Copy out the rows word for word in the stretch from the line containing "Find the pixel" through the line containing "Locate an element on the screen. videotape", with both of those lines included. Leave the pictures out of your answer.

=== Input for this task ===

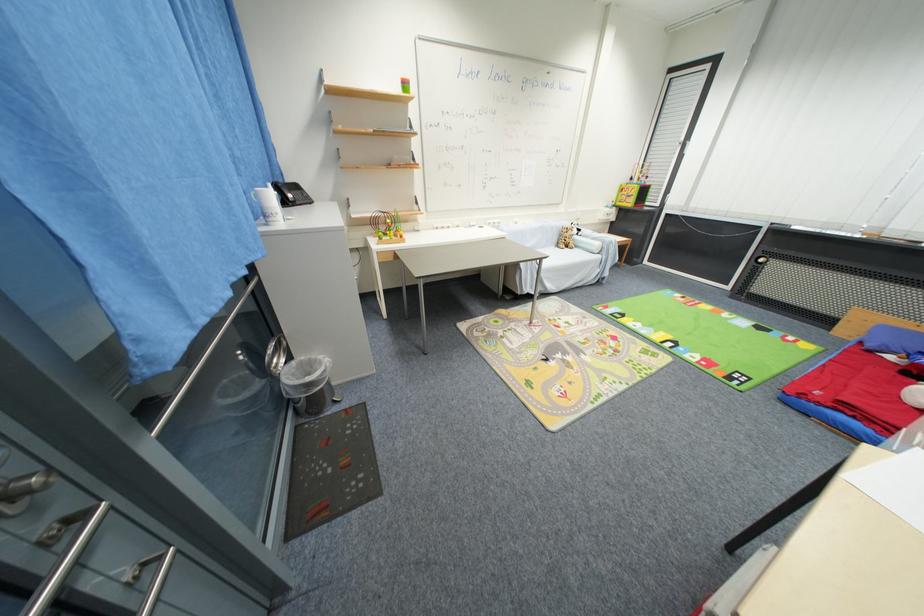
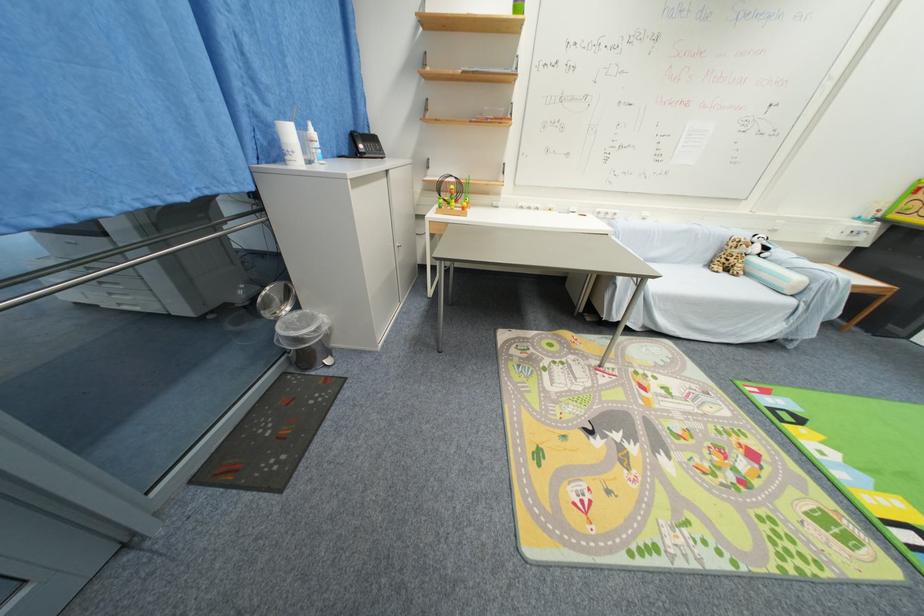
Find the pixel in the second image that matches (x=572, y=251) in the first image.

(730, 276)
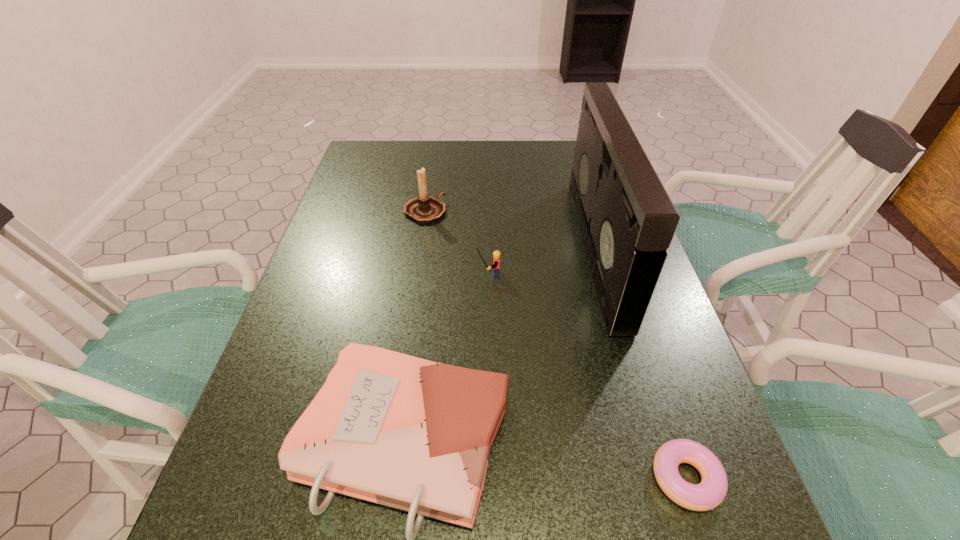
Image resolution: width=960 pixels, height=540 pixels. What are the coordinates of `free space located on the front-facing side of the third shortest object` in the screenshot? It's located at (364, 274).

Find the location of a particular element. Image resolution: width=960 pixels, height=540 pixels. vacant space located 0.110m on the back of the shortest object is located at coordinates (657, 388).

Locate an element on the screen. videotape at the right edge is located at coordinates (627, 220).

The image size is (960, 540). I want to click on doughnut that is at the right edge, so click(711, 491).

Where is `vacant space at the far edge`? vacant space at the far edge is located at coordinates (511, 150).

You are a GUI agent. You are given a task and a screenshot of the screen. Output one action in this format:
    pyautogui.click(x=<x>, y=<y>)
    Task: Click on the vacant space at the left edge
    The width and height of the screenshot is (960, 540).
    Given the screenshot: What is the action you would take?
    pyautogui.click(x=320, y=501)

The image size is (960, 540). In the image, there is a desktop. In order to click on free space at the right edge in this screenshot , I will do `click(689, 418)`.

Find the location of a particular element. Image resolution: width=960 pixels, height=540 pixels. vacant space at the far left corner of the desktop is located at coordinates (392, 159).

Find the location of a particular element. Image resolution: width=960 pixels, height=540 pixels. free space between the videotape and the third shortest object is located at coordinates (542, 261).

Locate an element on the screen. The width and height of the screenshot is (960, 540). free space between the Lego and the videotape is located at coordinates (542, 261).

===
=== Input for this task ===

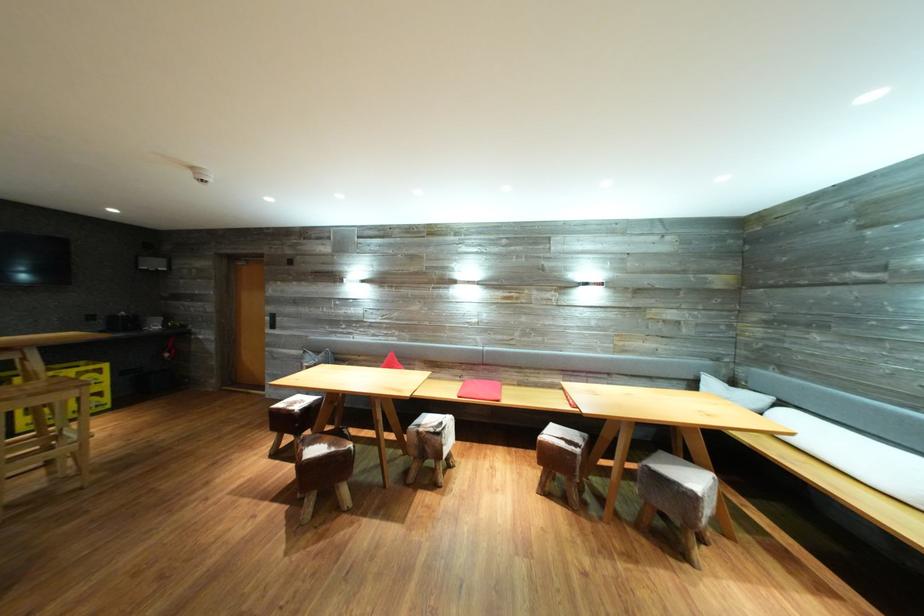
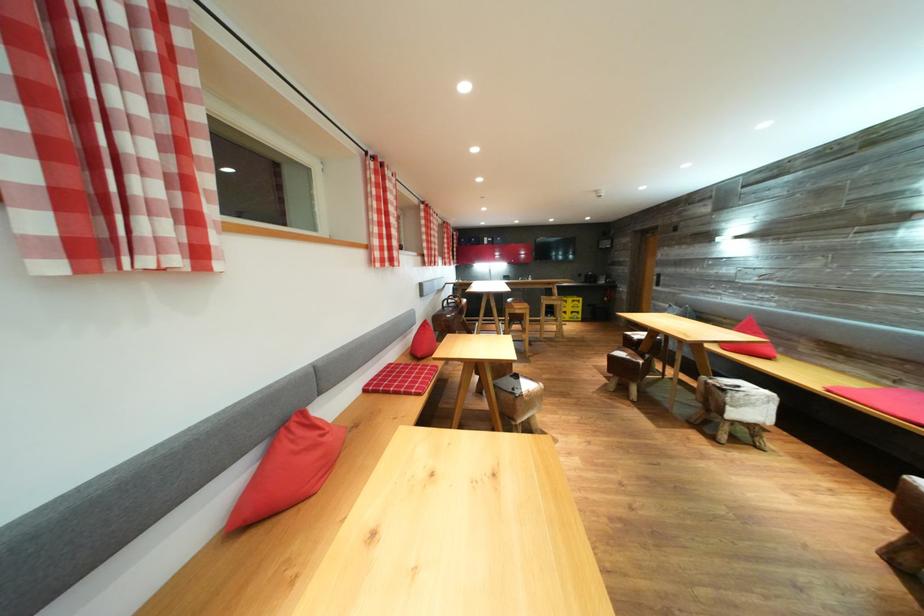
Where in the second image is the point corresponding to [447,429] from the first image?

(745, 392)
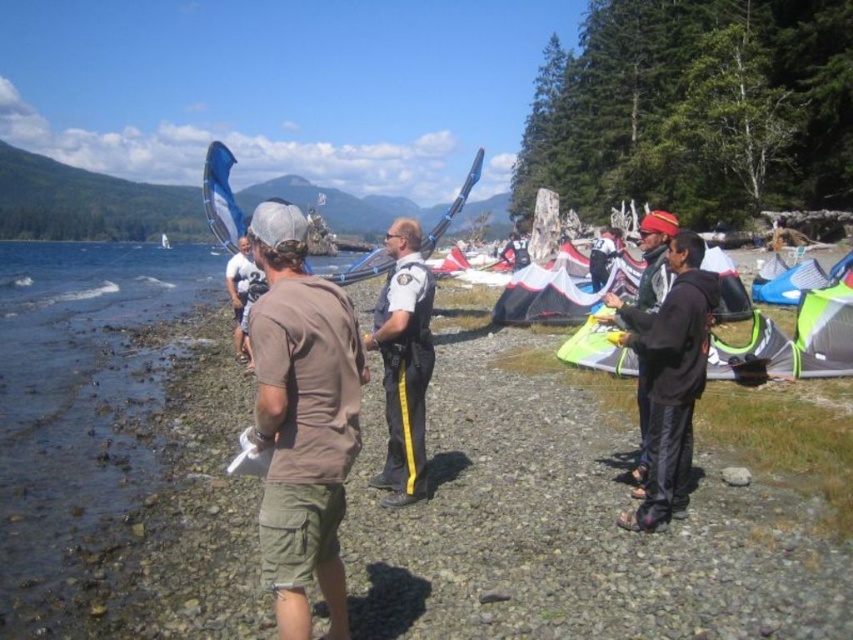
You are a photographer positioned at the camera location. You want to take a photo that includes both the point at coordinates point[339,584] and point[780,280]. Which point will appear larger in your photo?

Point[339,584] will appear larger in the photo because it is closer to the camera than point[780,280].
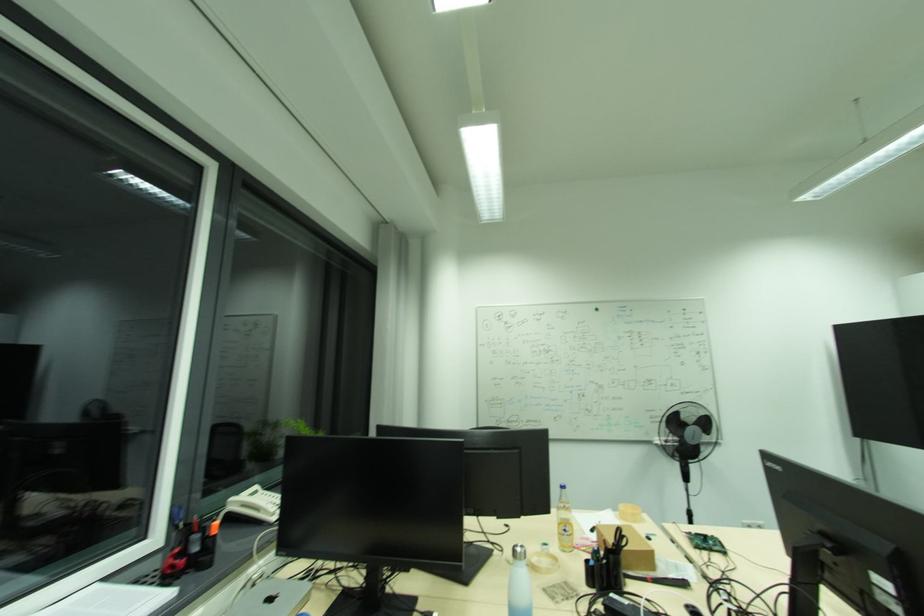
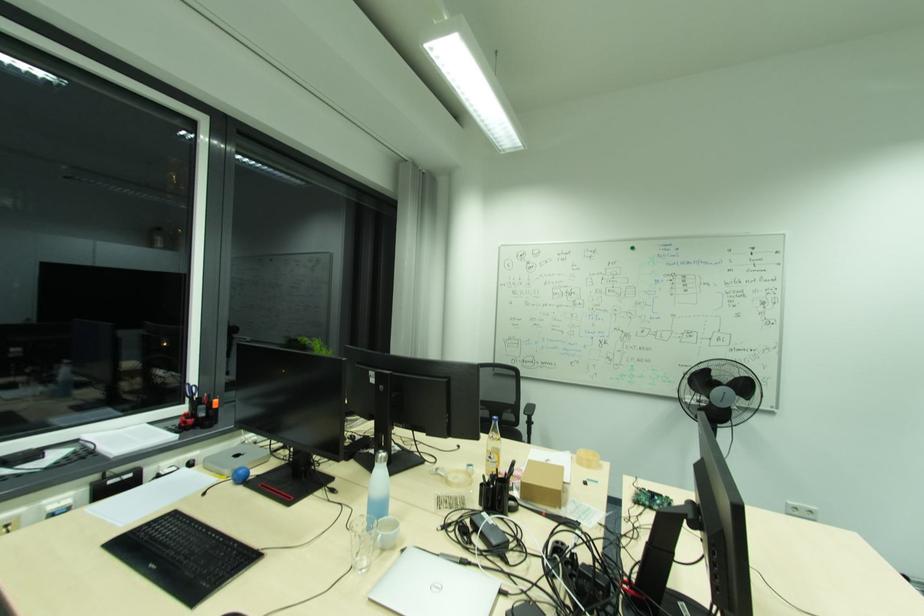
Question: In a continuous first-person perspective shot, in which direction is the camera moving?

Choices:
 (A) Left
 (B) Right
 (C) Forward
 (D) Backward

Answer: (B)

===

## Final answer
Find the pixel in the second image that matches (x=572, y=251) in the first image.

(730, 276)
Image resolution: width=960 pixels, height=540 pixels. What are the coordinates of `free space located on the front-facing side of the third shortest object` in the screenshot? It's located at (364, 274).

Find the location of a particular element. Image resolution: width=960 pixels, height=540 pixels. vacant space located 0.110m on the back of the shortest object is located at coordinates (657, 388).

Locate an element on the screen. videotape at the right edge is located at coordinates (627, 220).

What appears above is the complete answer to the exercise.